== INSTRUCTIONS TO FOLLOW ==
Look through the records and copy each line with the string "CRIMSON" in it.

Records excerpted from a collection:
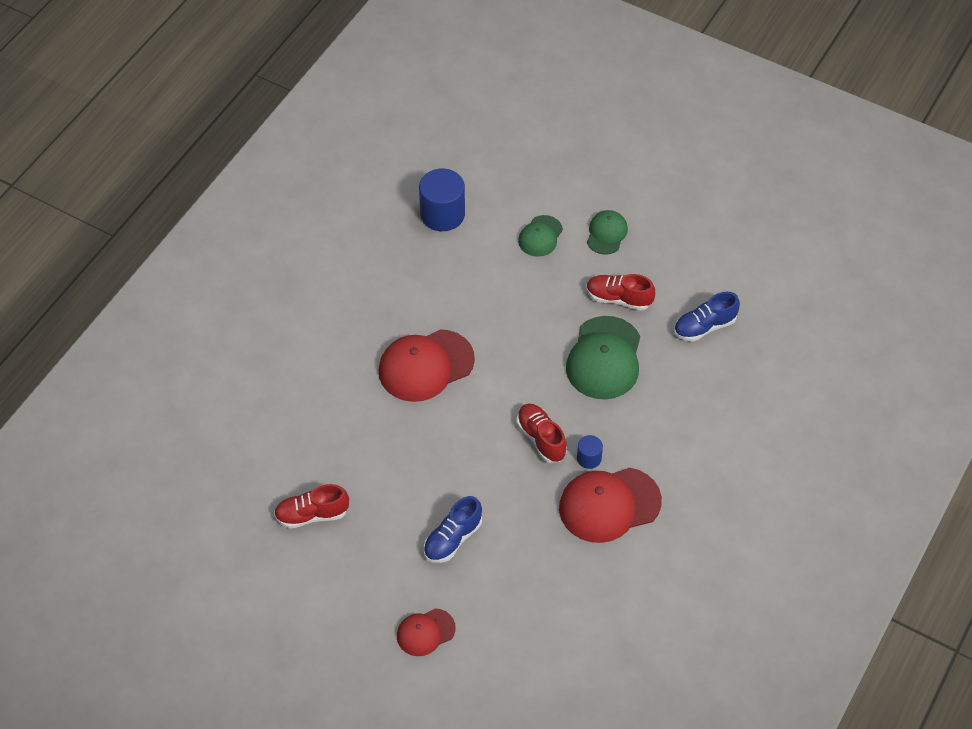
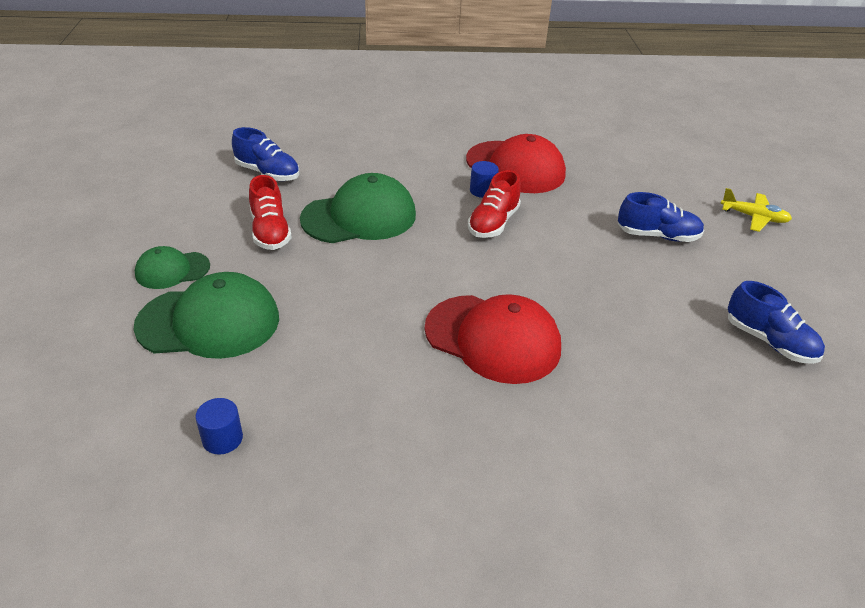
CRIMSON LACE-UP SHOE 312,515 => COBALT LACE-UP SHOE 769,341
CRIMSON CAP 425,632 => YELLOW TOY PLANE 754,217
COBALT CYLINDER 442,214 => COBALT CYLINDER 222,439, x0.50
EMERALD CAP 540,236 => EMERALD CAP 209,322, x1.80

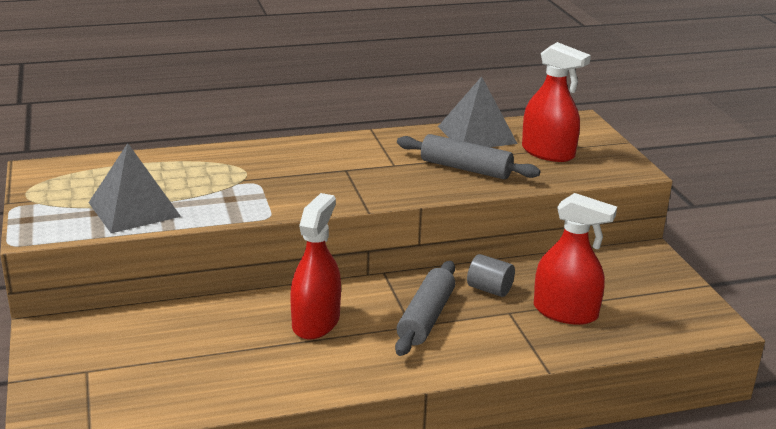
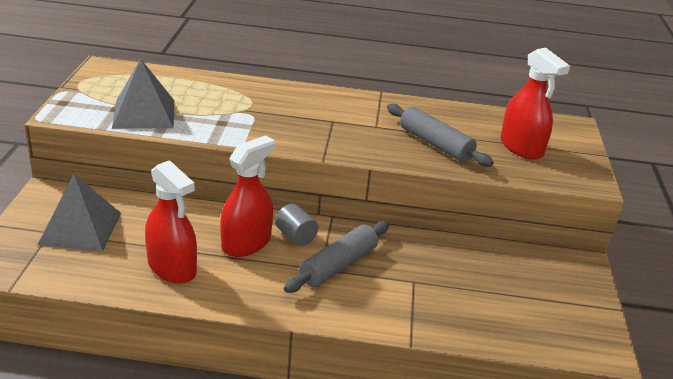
ASH-GREY PYRAMID SHAPE 477,135 => ASH-GREY PYRAMID SHAPE 80,228, relocated
ASH-GREY CYLINDER 489,289 => ASH-GREY CYLINDER 295,236, relocated
CRIMSON SPRAYER 565,312 => CRIMSON SPRAYER 172,268, relocated

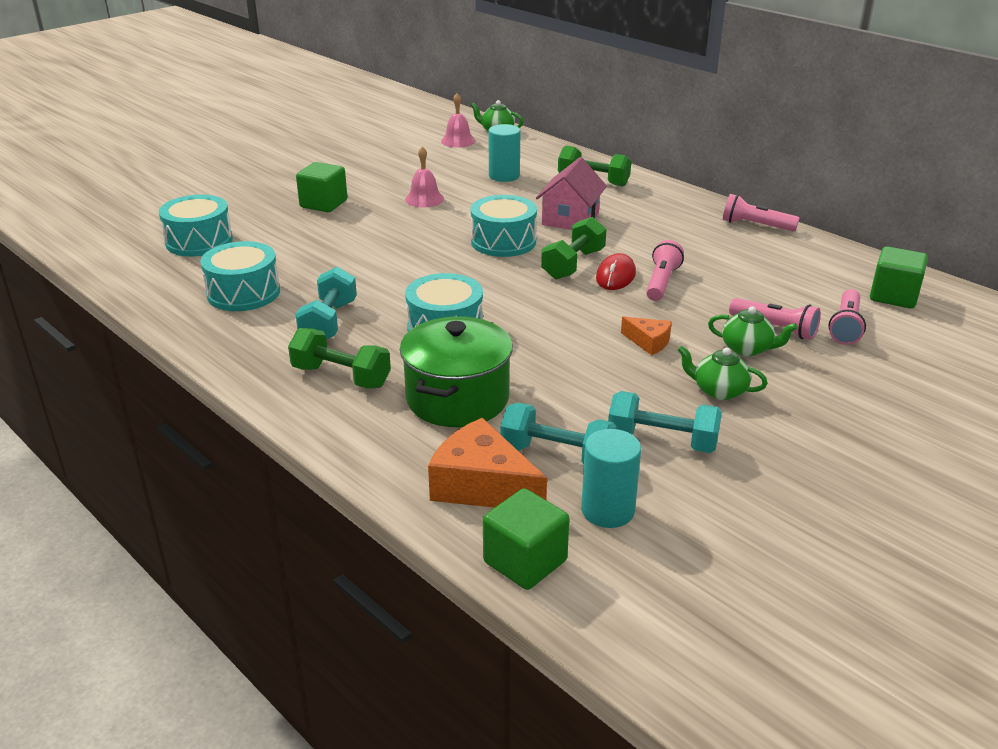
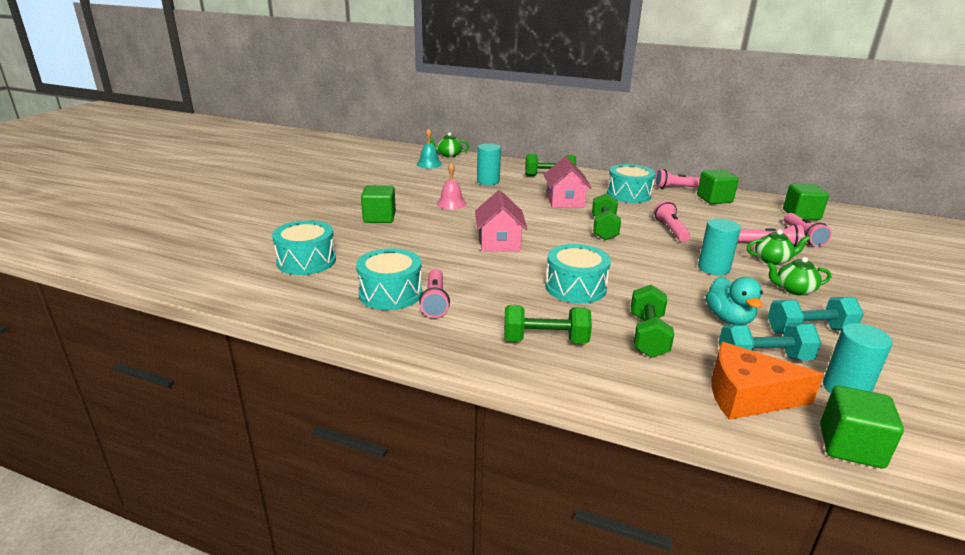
AQUA HAND WEIGHT 329,322 => nothing
EMERALD STOCKPOT 457,398 => EMERALD HAND WEIGHT 648,335
PINK HAND BELL 458,141 => AQUA HAND BELL 429,164
AQUA SNARE DRUM 503,242 => AQUA SNARE DRUM 629,194, relocated
CRIMSON PC MOUSE 615,276 => nothing
ORANGE CHEESE WEDGE 648,342 => AQUA CYLINDER 713,268
nothing => PINK FLASHLIGHT 435,301
nothing => PINK TOY HOUSE 499,242
nothing => EMERALD SOLID CUBE 714,199
nothing => AQUA TOY DUCK 729,318

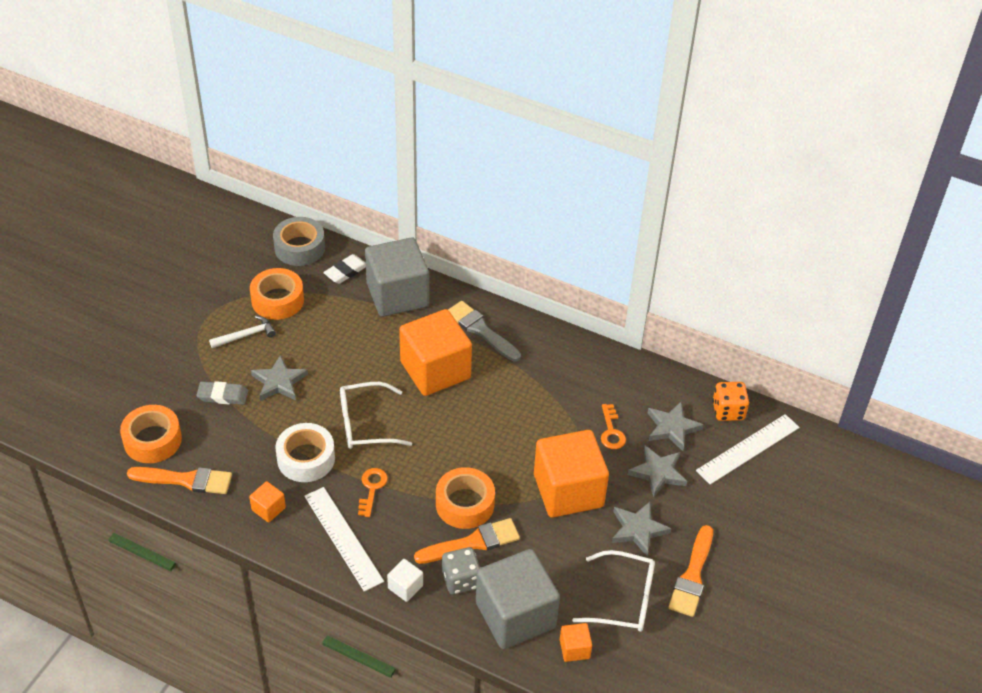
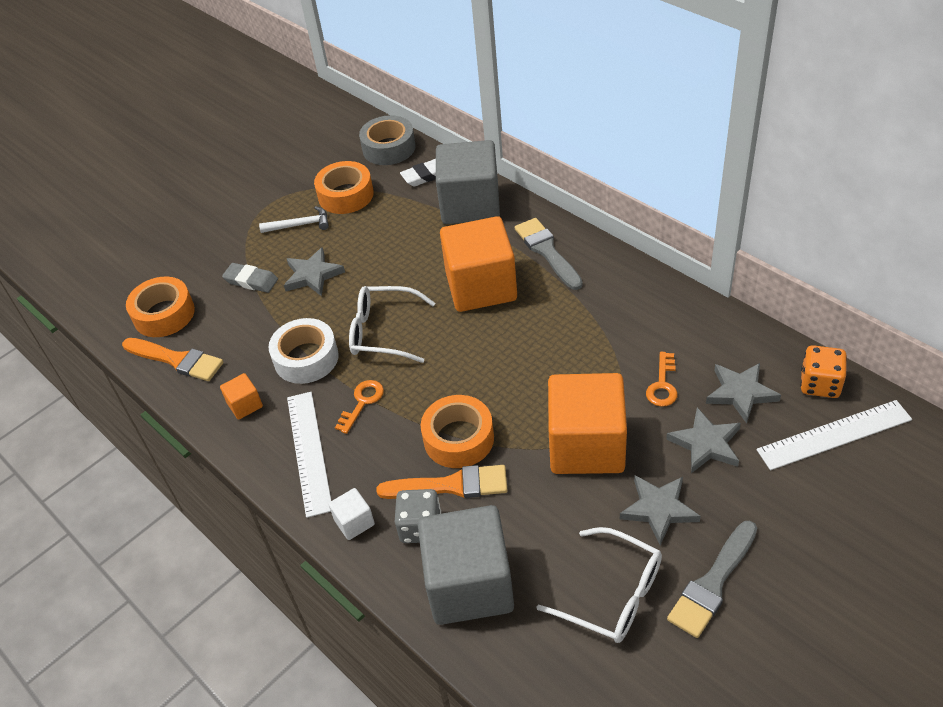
ORANGE SOLID CUBE 574,649 => nothing
ORANGE PAINT BRUSH 692,576 => ASH-GREY PAINT BRUSH 713,583

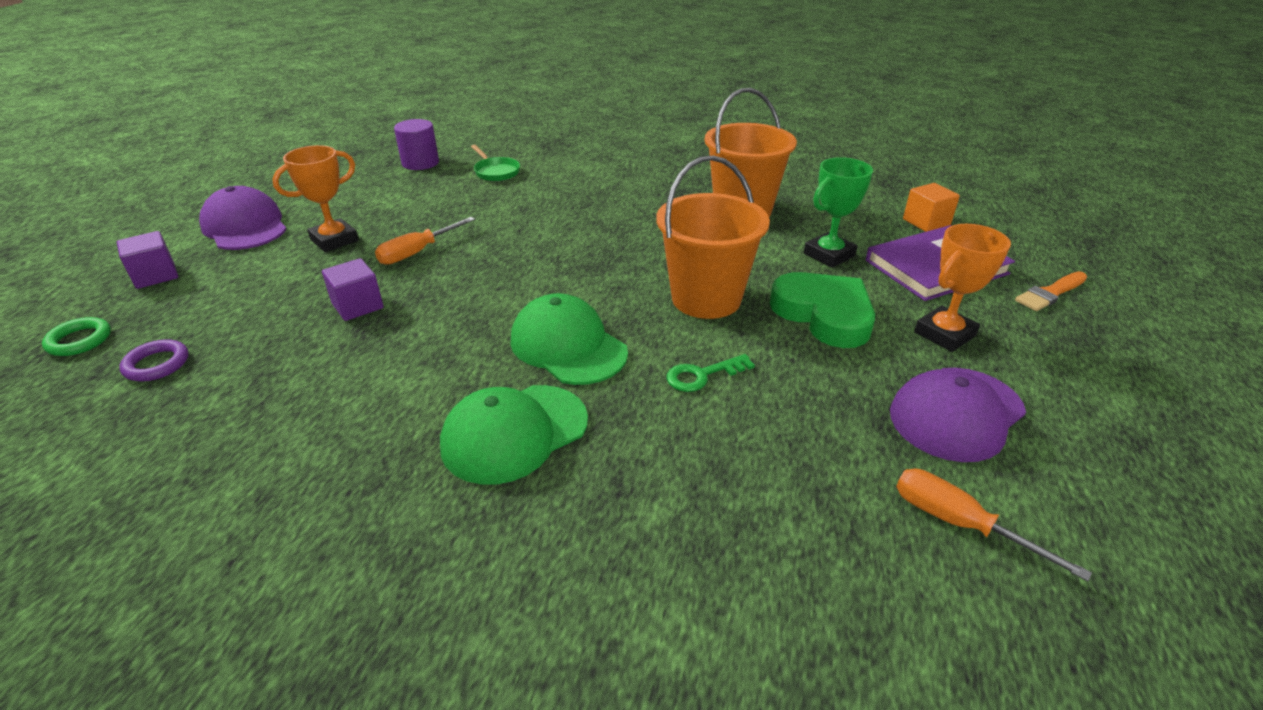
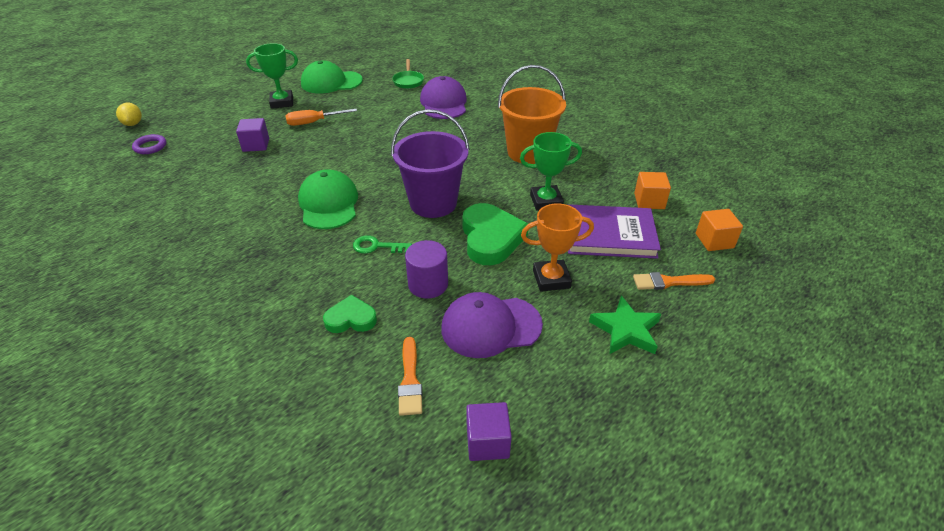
EMERALD HOOP 79,340 => YELLOW LEMON 133,124
ROYAL PURPLE SOLID CUBE 155,276 => ROYAL PURPLE SOLID CUBE 487,442, relocated
ROYAL PURPLE CAP 245,226 => ROYAL PURPLE CAP 443,103, relocated
ORANGE TROPHY 334,240 => EMERALD TROPHY 282,102
ROYAL PURPLE CYLINDER 420,163 => ROYAL PURPLE CYLINDER 428,284, relocated
EMERALD CAP 514,433 => EMERALD CAP 331,82, relocated
ORANGE SAND BUCKET 706,299 => ROYAL PURPLE SAND BUCKET 433,203
ORANGE HAND SCREWDRIVER 959,524 => ORANGE PAINT BRUSH 410,380
nothing => EMERALD LOVE HEART 351,319
nothing => EMERALD FIVE-POINTED STAR 626,330
nothing => ORANGE SOLID CUBE 714,241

== EXERCISE SOLUTION ==
CRIMSON LACE-UP SHOE 312,515 => COBALT LACE-UP SHOE 769,341
CRIMSON CAP 425,632 => YELLOW TOY PLANE 754,217
CRIMSON SPRAYER 565,312 => CRIMSON SPRAYER 172,268, relocated
CRIMSON PC MOUSE 615,276 => nothing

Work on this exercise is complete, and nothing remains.